__Job item__:
Everything from the line holding "(176, 458) = (234, 375): pink" through the final line of the entries below is to be duplicated exactly, and nothing outside that span.

##### Records to process

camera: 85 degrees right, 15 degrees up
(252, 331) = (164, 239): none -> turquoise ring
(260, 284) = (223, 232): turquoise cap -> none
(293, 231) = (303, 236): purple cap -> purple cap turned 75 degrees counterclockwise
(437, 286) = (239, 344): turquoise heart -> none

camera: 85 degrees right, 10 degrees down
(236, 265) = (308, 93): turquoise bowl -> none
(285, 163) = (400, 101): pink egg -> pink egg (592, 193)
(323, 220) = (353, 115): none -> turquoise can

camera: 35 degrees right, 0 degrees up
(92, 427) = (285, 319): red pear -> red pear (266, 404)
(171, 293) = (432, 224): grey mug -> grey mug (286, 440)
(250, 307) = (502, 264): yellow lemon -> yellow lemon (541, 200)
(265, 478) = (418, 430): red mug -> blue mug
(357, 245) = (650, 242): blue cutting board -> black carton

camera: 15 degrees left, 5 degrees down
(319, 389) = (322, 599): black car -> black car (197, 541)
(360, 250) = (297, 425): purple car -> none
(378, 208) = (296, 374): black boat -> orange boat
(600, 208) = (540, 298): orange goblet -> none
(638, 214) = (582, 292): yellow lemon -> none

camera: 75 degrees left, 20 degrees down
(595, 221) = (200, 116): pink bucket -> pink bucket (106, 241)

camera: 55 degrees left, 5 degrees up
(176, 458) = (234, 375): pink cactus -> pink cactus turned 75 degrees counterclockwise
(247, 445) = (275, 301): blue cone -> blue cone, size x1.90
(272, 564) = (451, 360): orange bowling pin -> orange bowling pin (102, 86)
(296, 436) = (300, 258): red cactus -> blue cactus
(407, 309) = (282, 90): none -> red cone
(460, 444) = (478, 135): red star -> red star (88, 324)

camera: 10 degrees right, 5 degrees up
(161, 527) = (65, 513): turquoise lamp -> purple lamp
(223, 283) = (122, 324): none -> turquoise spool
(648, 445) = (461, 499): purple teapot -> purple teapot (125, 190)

##########

__Exercise answer__:
(176, 458) = (234, 375): pink cactus -> pink cactus turned 75 degrees counterclockwise
(247, 445) = (275, 301): blue cone -> blue cone, size x1.90
(272, 564) = (451, 360): orange bowling pin -> orange bowling pin (102, 86)
(296, 436) = (300, 258): red cactus -> blue cactus
(407, 309) = (282, 90): none -> red cone
(460, 444) = (478, 135): red star -> red star (88, 324)

camera: 10 degrees right, 5 degrees up
(161, 527) = (65, 513): turquoise lamp -> purple lamp
(223, 283) = (122, 324): none -> turquoise spool
(648, 445) = (461, 499): purple teapot -> purple teapot (125, 190)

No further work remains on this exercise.